- _WORK TO COMPLETE_: Report how many lines in the records hold the string "blue"; give the number and nothing else.

═════ DATA TO EXAMINE

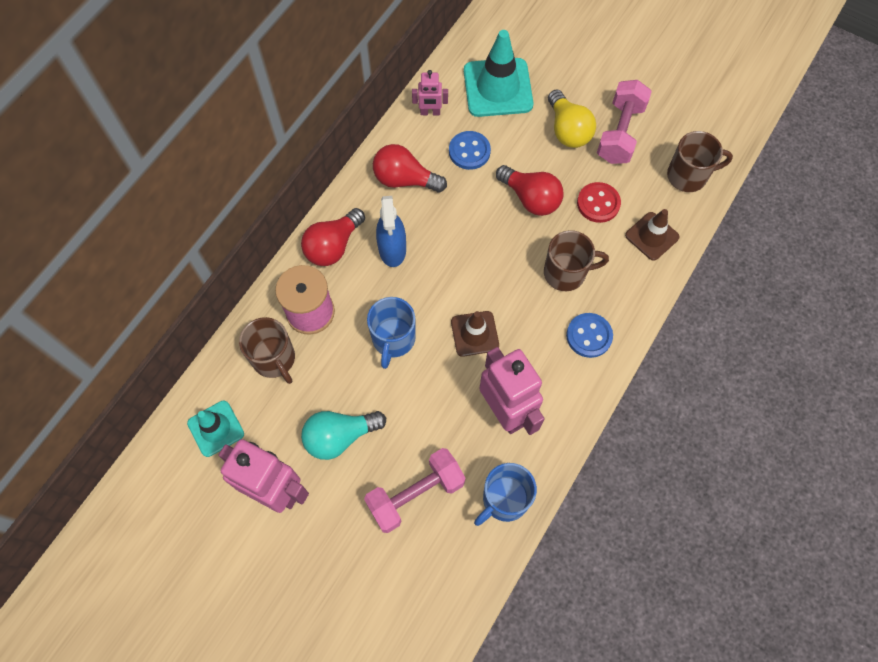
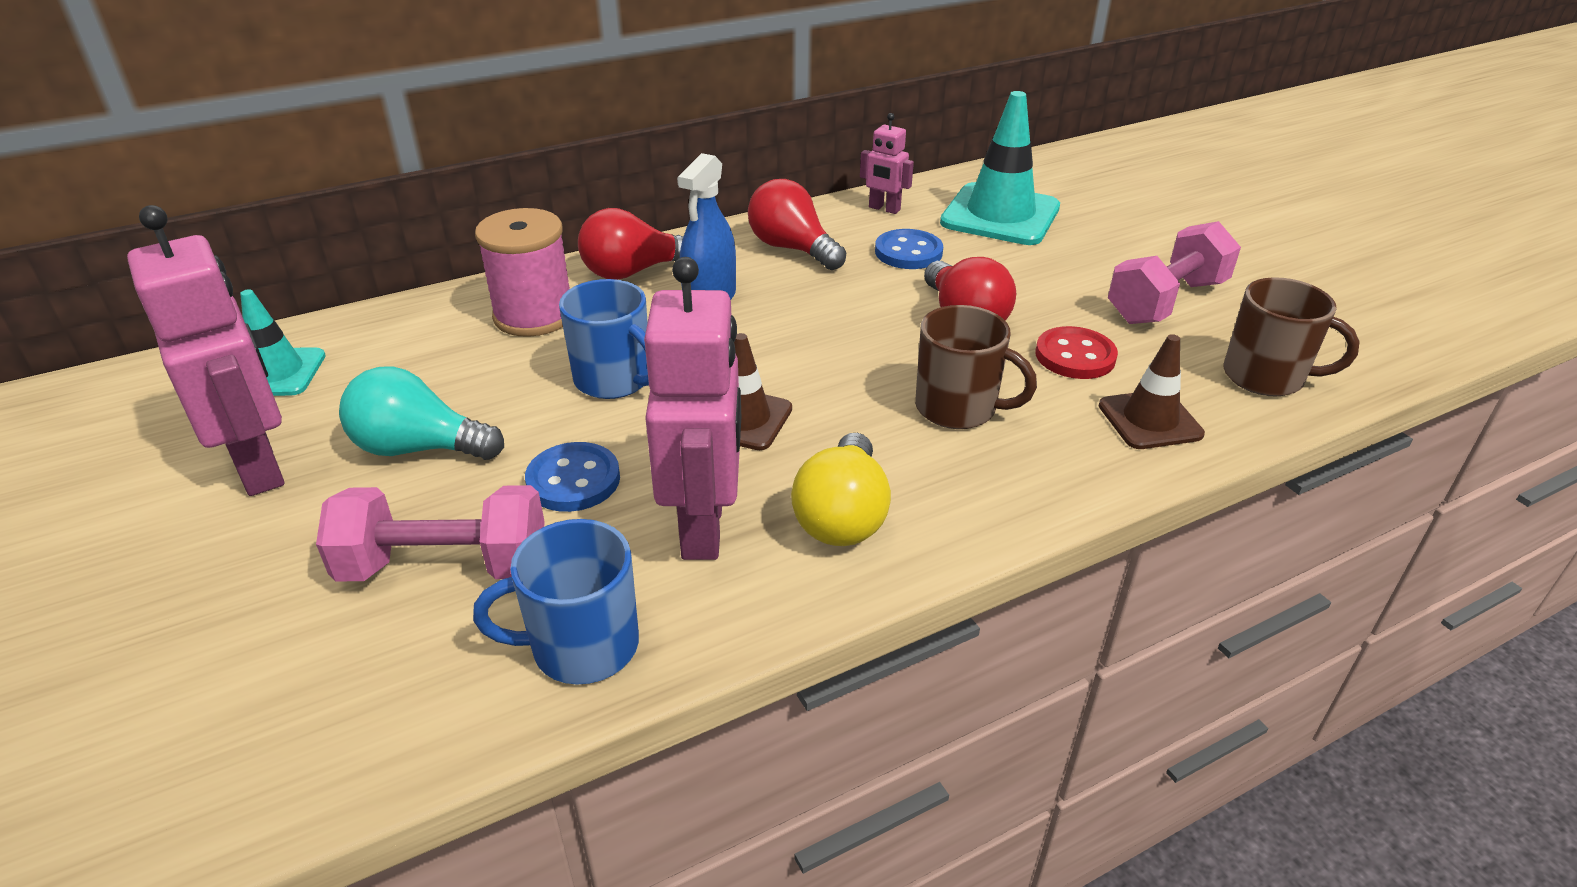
camera: 30 degrees right, 30 degrees down
brown mug [239,317,295,384] -> none
blue mug [367,297,416,369] -> blue mug turned 90 degrees counterclockwise [559,279,649,399]
yellow light bulb [548,90,596,148] -> yellow light bulb moved to [791,433,891,546]
blue button [566,313,613,358] -> blue button moved to [525,442,620,512]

══════════

- _THE COMPLETED TASK_: 2